(Dataset items)
________
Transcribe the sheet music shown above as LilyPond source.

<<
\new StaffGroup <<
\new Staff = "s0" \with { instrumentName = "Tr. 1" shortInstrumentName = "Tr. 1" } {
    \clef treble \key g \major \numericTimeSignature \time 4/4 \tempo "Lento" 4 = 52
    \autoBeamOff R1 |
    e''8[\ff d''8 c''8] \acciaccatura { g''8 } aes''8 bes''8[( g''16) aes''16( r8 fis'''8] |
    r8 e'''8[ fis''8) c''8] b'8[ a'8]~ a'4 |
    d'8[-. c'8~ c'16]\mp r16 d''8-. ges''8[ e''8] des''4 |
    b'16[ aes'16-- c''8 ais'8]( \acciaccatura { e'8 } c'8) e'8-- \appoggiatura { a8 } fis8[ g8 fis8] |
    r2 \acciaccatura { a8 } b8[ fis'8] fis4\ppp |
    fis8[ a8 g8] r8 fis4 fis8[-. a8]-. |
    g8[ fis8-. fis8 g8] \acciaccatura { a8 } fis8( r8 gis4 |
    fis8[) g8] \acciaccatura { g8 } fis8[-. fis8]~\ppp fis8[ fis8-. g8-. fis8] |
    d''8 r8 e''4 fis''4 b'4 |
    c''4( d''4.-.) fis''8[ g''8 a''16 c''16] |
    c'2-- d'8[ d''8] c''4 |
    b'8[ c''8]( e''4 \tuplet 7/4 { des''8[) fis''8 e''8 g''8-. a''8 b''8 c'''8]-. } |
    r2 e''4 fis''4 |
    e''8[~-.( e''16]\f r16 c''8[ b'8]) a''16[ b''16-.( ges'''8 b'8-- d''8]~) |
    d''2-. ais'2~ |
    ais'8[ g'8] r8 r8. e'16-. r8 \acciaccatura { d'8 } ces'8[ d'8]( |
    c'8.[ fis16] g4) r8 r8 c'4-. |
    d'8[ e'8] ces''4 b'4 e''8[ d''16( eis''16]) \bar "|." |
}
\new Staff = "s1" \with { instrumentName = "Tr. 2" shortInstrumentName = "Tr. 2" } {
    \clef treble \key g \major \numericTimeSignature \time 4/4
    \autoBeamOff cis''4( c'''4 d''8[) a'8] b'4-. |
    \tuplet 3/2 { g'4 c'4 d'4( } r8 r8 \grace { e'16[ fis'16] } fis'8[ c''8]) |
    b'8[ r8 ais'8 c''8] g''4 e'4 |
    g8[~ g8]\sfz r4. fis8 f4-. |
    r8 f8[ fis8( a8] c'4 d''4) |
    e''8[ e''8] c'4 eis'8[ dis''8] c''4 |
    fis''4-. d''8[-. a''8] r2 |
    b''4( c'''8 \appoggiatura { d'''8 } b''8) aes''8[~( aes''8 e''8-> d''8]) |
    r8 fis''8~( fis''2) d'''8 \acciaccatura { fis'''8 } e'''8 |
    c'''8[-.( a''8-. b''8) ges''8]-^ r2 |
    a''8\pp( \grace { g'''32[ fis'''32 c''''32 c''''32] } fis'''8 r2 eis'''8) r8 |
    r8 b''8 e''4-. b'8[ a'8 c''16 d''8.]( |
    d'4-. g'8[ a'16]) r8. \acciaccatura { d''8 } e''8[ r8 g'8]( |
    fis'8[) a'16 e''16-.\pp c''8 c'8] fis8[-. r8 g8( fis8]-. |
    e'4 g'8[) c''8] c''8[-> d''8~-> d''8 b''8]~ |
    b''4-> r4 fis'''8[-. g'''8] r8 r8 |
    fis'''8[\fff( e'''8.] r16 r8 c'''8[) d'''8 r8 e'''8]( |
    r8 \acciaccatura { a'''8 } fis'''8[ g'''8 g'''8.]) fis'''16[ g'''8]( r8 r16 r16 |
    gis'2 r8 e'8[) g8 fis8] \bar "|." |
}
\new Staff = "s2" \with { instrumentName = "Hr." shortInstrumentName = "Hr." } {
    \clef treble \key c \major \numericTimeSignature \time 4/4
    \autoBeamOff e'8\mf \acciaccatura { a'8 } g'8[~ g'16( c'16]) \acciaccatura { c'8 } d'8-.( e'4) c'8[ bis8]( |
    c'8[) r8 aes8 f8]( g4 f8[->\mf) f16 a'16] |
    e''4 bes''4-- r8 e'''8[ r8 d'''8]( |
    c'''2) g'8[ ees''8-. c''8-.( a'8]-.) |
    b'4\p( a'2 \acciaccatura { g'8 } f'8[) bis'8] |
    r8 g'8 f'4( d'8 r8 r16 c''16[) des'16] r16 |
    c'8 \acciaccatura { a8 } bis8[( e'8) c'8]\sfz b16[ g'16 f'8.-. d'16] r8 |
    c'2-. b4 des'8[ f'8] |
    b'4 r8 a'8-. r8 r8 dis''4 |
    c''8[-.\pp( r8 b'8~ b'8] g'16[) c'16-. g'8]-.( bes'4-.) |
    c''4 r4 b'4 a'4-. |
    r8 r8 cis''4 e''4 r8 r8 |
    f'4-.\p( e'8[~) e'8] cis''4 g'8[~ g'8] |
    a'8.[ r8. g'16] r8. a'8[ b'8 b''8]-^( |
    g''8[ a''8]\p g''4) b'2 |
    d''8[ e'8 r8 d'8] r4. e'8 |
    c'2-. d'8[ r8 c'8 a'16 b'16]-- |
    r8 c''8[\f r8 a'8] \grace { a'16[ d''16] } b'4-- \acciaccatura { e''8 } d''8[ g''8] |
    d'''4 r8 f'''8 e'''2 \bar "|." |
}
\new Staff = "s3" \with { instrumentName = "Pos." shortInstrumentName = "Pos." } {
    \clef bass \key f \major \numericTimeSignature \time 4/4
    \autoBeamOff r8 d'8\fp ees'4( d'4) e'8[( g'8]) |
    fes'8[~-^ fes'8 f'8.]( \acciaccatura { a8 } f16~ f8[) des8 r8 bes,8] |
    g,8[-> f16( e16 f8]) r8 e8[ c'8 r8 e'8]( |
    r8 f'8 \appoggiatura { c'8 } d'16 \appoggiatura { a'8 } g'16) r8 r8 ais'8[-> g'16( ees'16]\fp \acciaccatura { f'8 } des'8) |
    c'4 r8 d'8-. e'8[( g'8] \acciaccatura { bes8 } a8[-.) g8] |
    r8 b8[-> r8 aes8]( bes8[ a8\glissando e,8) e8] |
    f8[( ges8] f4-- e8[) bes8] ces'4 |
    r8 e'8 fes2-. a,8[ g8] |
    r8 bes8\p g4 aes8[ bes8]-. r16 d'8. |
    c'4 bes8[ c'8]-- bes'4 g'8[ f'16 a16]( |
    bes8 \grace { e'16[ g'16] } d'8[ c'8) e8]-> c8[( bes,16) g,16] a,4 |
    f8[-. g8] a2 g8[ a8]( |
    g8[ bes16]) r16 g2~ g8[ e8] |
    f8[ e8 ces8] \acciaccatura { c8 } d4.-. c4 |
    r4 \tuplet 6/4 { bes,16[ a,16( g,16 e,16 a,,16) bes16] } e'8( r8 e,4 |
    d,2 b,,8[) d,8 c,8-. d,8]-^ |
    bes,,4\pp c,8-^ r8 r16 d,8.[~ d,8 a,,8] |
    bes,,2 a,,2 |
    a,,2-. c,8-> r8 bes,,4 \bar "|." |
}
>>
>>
________
§ **Directions**
Report, in full, each line in the items above that contains the string "autoBeamOff".

§ **Task answer**
    \autoBeamOff R1 |
    \autoBeamOff cis''4( c'''4 d''8[) a'8] b'4-. |
    \autoBeamOff e'8\mf \acciaccatura { a'8 } g'8[~ g'16( c'16]) \acciaccatura { c'8 } d'8-.( e'4) c'8[ bis8]( |
    \autoBeamOff r8 d'8\fp ees'4( d'4) e'8[( g'8]) |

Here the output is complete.